### Records
################
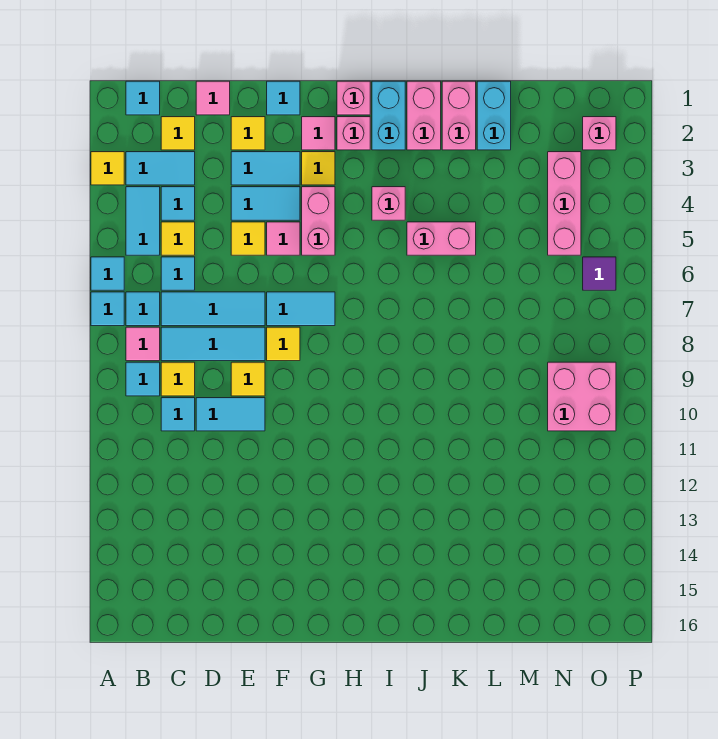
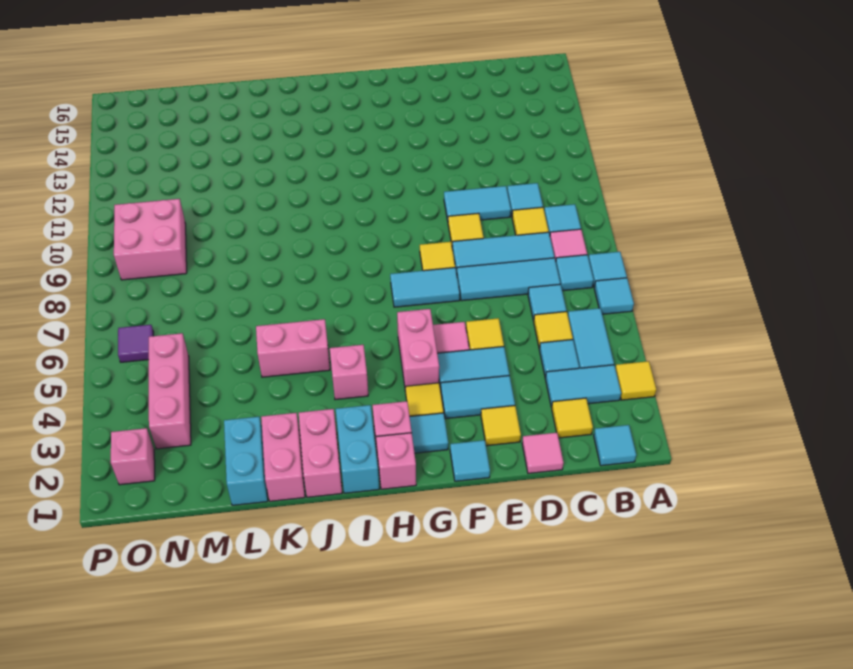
pink 1x1 tile [302,117,335,150] -> cyan 1x1 tile [410,413,448,453]

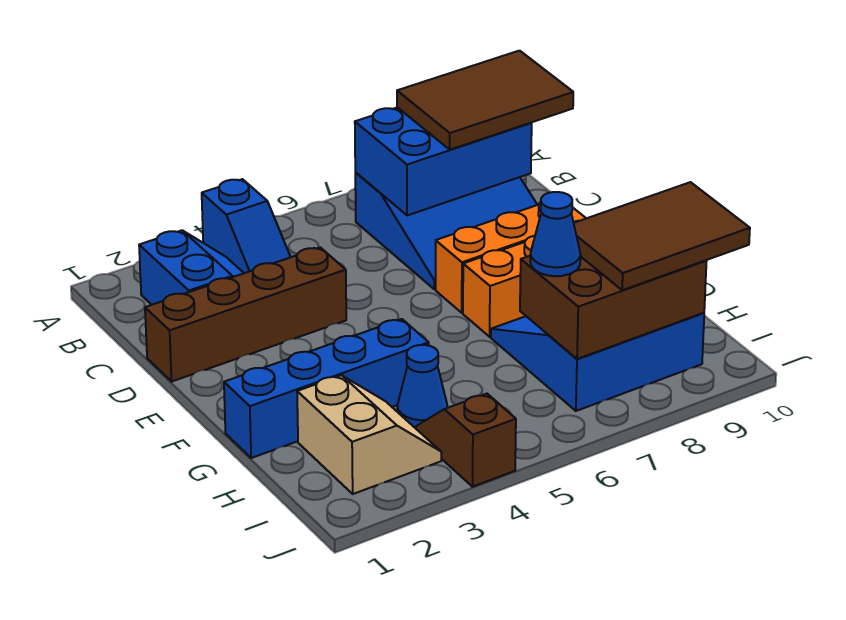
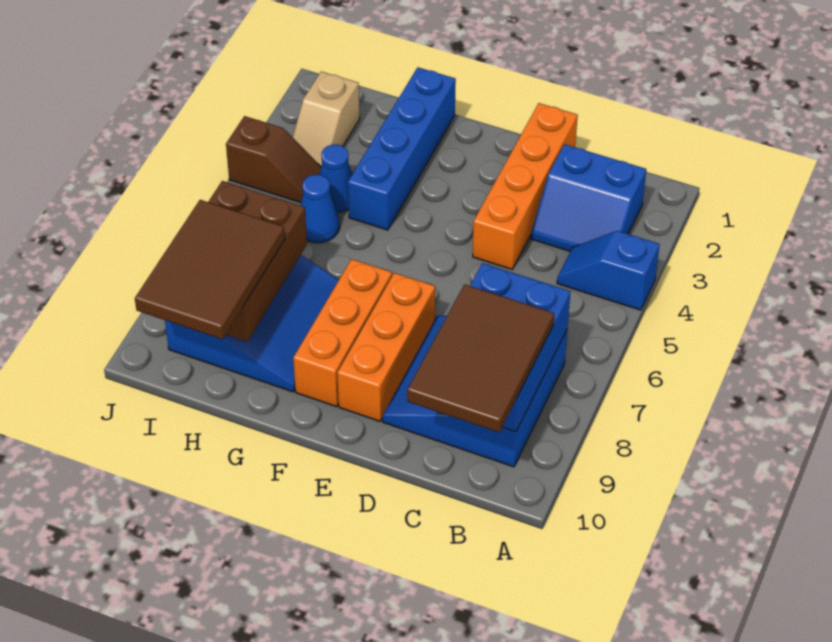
brown 1x4 brick [145,247,346,381] -> orange 1x4 brick [473,103,578,269]
tan 2x2 slope [297,375,441,494] -> tan 1x2 slope [293,72,360,166]
blue 1x1 cone [530,192,581,276] -> blue 1x1 cone moved to [300,174,339,243]

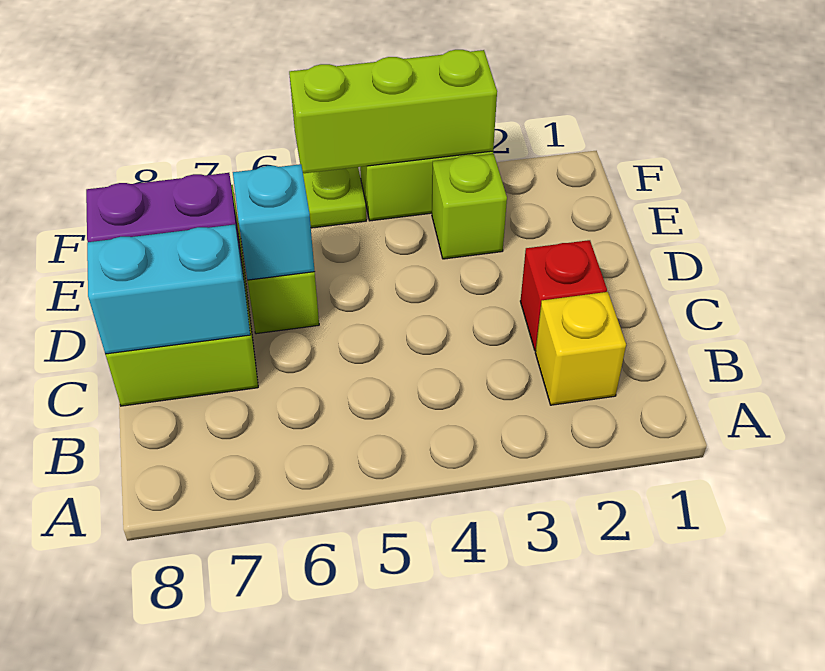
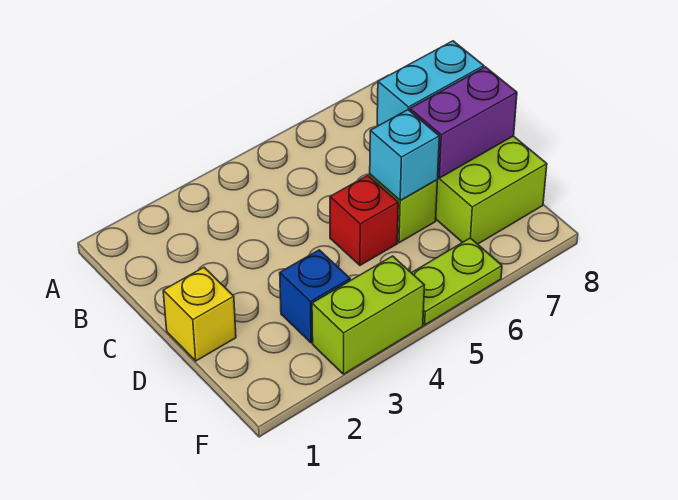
yellow 1x1 brick [535,292,626,405] -> yellow 1x1 brick moved to [163,268,236,361]
red 1x1 brick [520,240,607,351] -> red 1x1 brick moved to [330,175,398,265]
lime 1x1 brick [432,154,507,259] -> blue 1x1 brick [280,250,350,343]
lime 1x3 brick [289,50,497,173] -> none

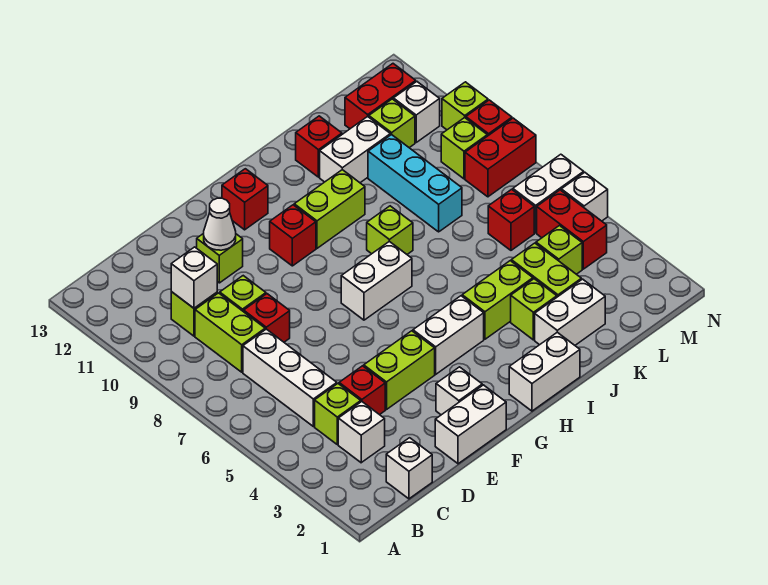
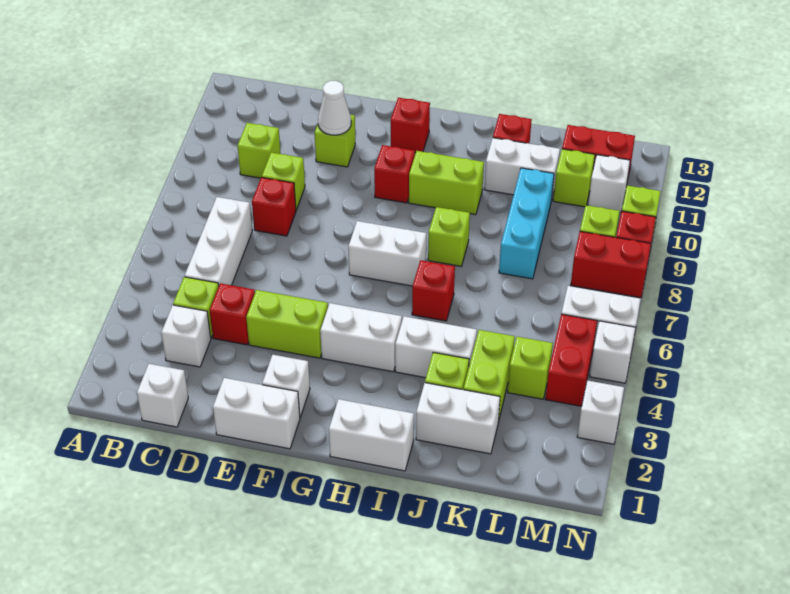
lime 1x2 brick [195,293,265,372] -> none
white 1x1 brick [171,247,217,308] -> white 1x1 brick moved to [577,380,624,444]
lime 1x2 brick [462,261,533,339] -> white 1x2 brick [395,316,477,378]
red 1x1 brick [488,189,534,250] -> red 1x1 brick moved to [412,260,455,321]

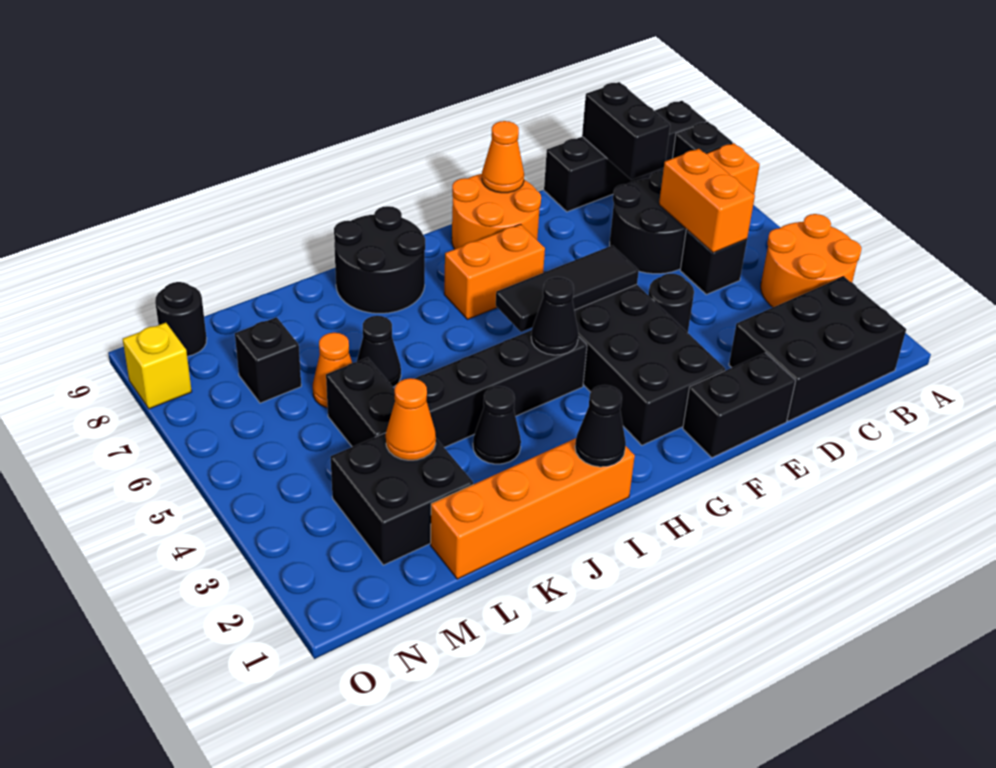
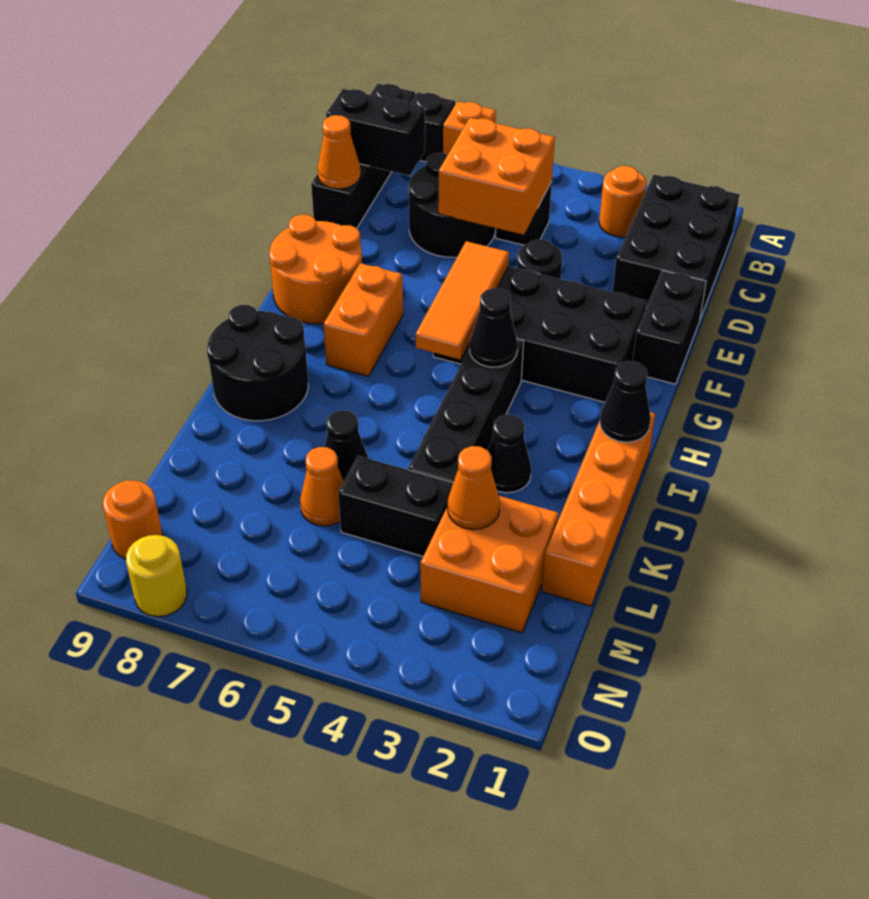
orange 2x2 round brick [761,214,862,307] -> orange 1x1 round brick [599,166,646,237]
orange 1x2 brick [659,149,755,253] -> orange 2x2 brick [438,118,555,235]
black 1x3 tile [496,245,639,332] -> orange 1x3 tile [416,241,509,359]
orange 1x1 cone [482,121,524,193] -> orange 1x1 cone moved to [317,115,361,189]
black 2x2 brick [331,433,473,565] -> orange 2x2 brick [420,496,559,633]
black 1x1 brick [235,317,301,403] -> none
black 1x1 round brick [155,282,207,356] -> orange 1x1 round brick [103,480,163,559]
yellow 1x1 brick [123,323,192,409] -> yellow 1x1 round brick [126,535,187,617]

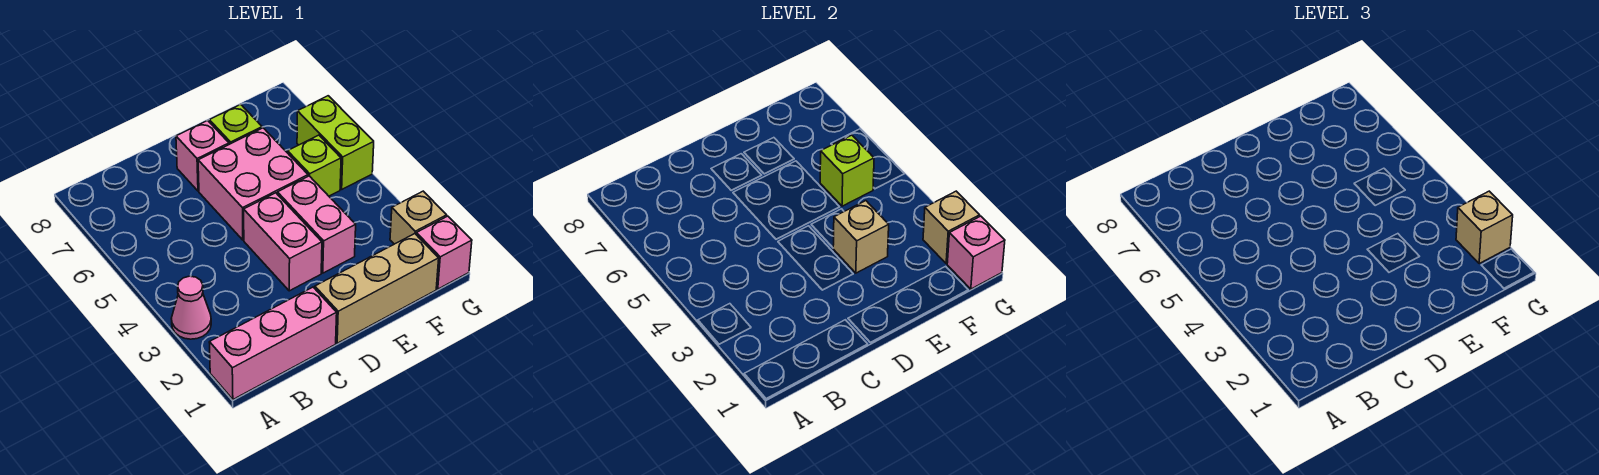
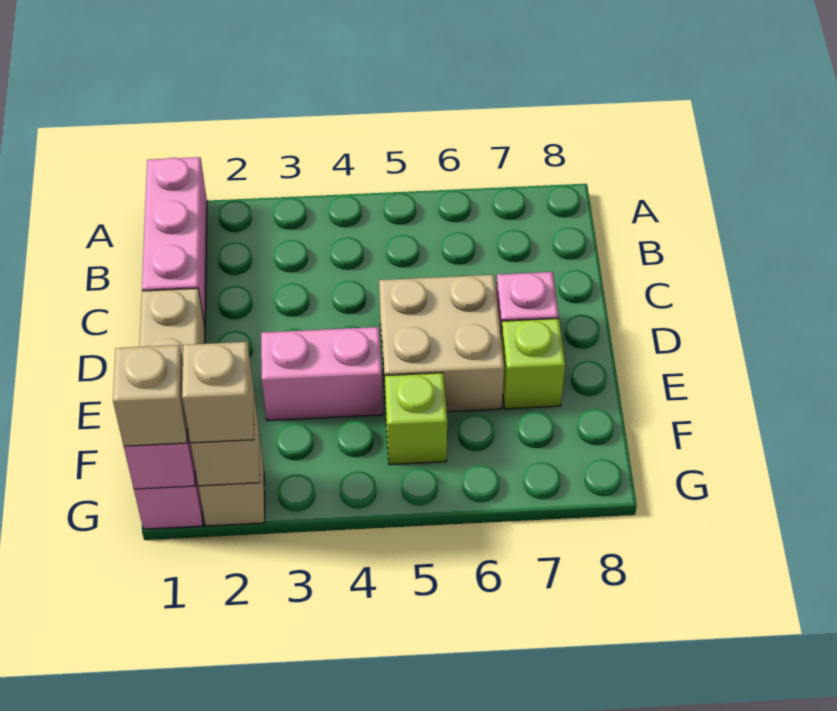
pink 1x1 cone [171,276,211,339] -> none
pink 1x2 brick [244,193,322,291] -> none
pink 2x2 brick [198,128,308,240] -> tan 2x2 brick [379,275,504,412]
tan 1x1 brick [833,201,889,273] -> tan 1x1 brick moved to [113,345,188,446]
lime 1x1 brick [820,135,874,206] -> none
lime 1x2 brick [297,96,374,189] -> none

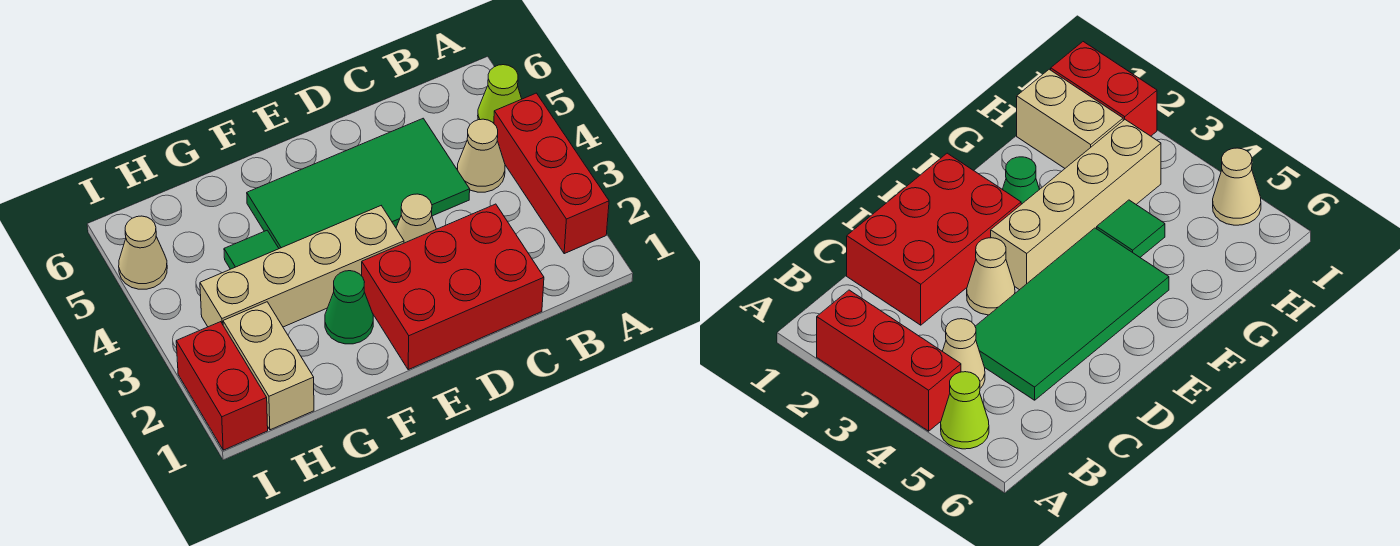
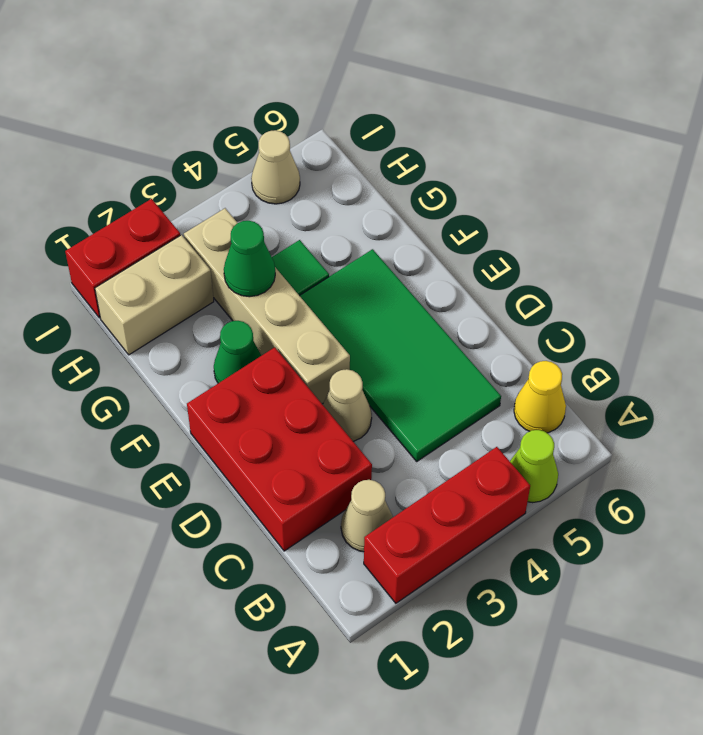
tan 1x1 cone [457,119,505,192] -> tan 1x1 cone moved to [341,480,393,552]
none -> yellow 1x1 cone [514,361,566,433]
none -> green 1x1 cone [224,221,275,297]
################
### Assignment
In the entries above, the lines from the one bearing "orange 2x2 round" up to and including the one bearing "black 1x1 brick [235,317,301,403] -> none" should be transcribed exactly; no other line is wanted.

### Reply
orange 2x2 round brick [761,214,862,307] -> orange 1x1 round brick [599,166,646,237]
orange 1x2 brick [659,149,755,253] -> orange 2x2 brick [438,118,555,235]
black 1x3 tile [496,245,639,332] -> orange 1x3 tile [416,241,509,359]
orange 1x1 cone [482,121,524,193] -> orange 1x1 cone moved to [317,115,361,189]
black 2x2 brick [331,433,473,565] -> orange 2x2 brick [420,496,559,633]
black 1x1 brick [235,317,301,403] -> none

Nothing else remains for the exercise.